● WHAT NEEDS TO BE DONE:
From the entries, copy out every line in which the word "pentagon" is found.

● INFORMATION SUPPLIED:
[Start of section]

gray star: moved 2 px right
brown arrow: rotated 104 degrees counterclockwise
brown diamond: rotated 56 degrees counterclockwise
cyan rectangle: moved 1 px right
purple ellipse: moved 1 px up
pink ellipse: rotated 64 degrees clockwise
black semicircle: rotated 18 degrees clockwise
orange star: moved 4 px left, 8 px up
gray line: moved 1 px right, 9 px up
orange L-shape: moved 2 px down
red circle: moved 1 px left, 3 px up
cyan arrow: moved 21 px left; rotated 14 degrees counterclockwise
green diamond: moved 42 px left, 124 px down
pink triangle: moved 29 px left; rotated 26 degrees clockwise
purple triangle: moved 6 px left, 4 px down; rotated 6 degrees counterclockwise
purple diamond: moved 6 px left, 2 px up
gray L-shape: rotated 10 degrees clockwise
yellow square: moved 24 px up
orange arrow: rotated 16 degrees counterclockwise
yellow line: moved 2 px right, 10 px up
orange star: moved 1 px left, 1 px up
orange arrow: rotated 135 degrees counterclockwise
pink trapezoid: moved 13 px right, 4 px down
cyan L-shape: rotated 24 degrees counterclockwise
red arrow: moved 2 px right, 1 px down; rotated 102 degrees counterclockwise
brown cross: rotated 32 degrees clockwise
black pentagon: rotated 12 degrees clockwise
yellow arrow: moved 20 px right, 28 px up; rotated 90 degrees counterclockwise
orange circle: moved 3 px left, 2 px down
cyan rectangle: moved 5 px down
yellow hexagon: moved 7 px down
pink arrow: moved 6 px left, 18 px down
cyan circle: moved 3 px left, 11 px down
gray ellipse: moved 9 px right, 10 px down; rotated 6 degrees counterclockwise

[End of section]
[Start of section]

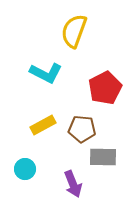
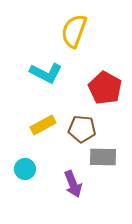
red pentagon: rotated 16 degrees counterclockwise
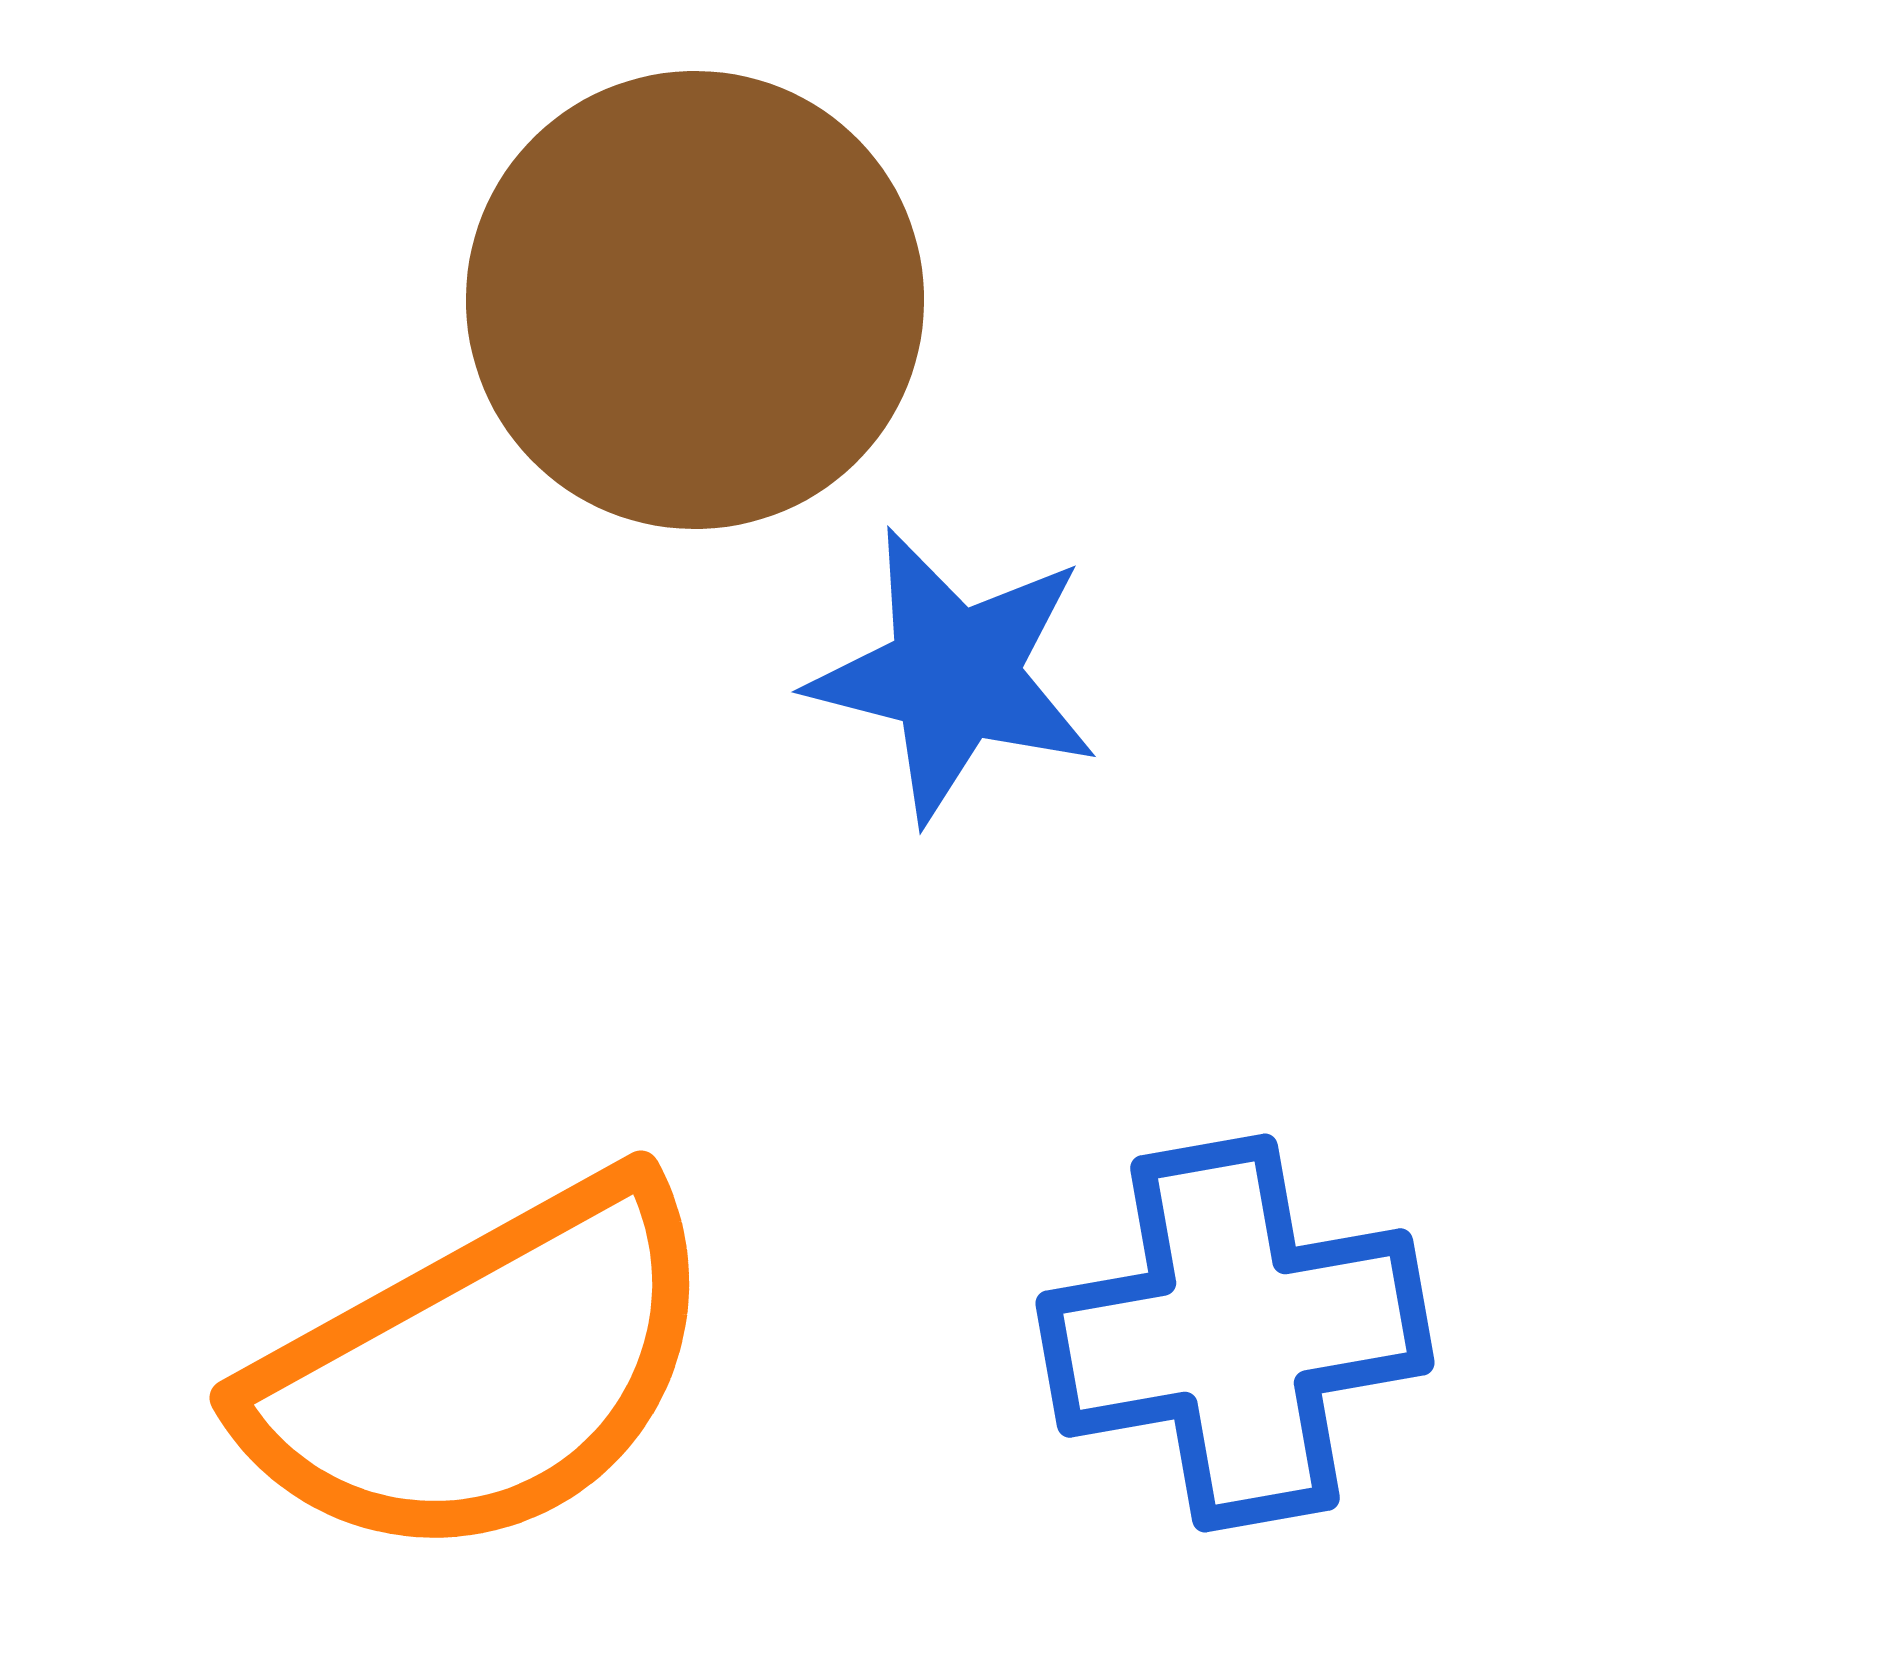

[End of section]
[Start of section]

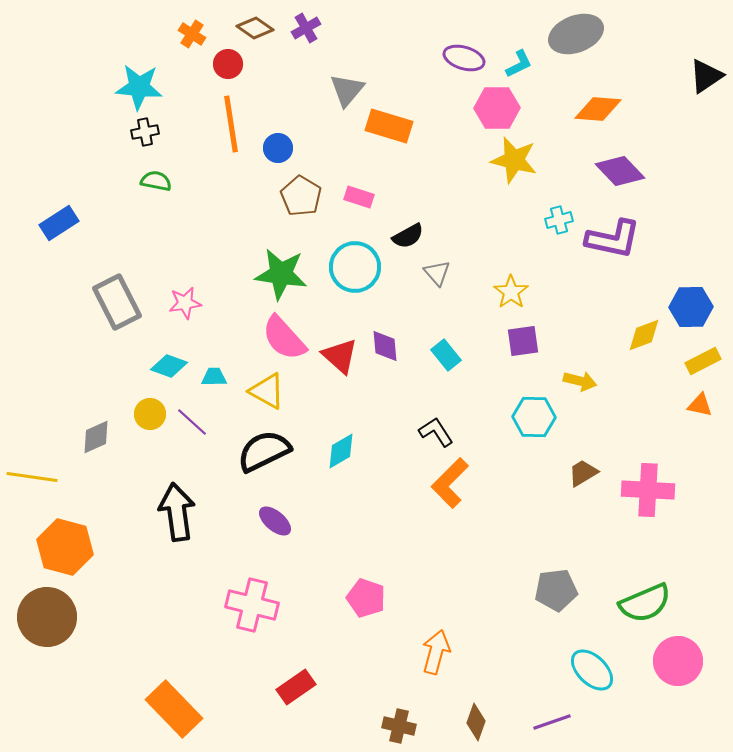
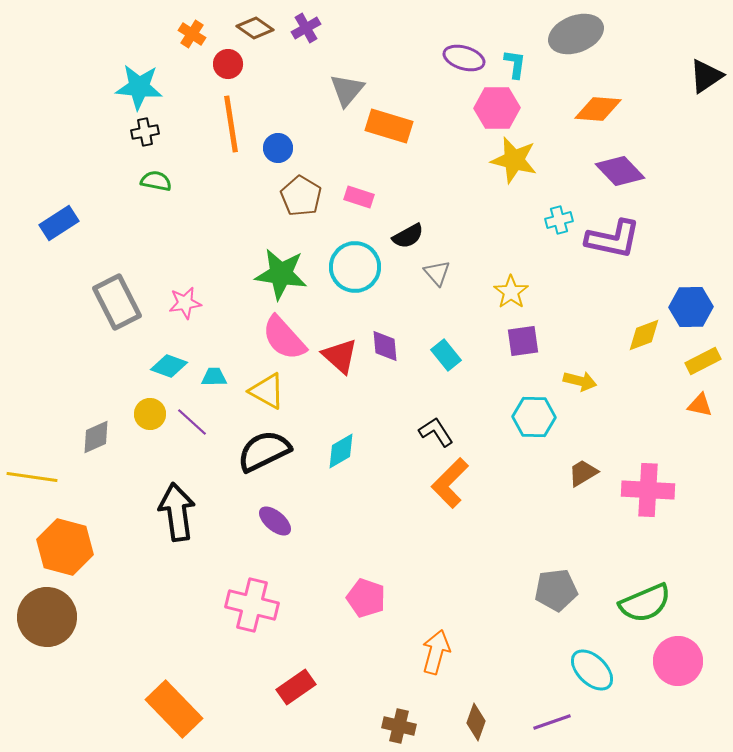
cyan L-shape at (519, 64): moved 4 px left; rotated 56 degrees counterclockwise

[End of section]

● OUTPUT FOR THIS TASK:
black pentagon: rotated 12 degrees clockwise
red pentagon: rotated 16 degrees counterclockwise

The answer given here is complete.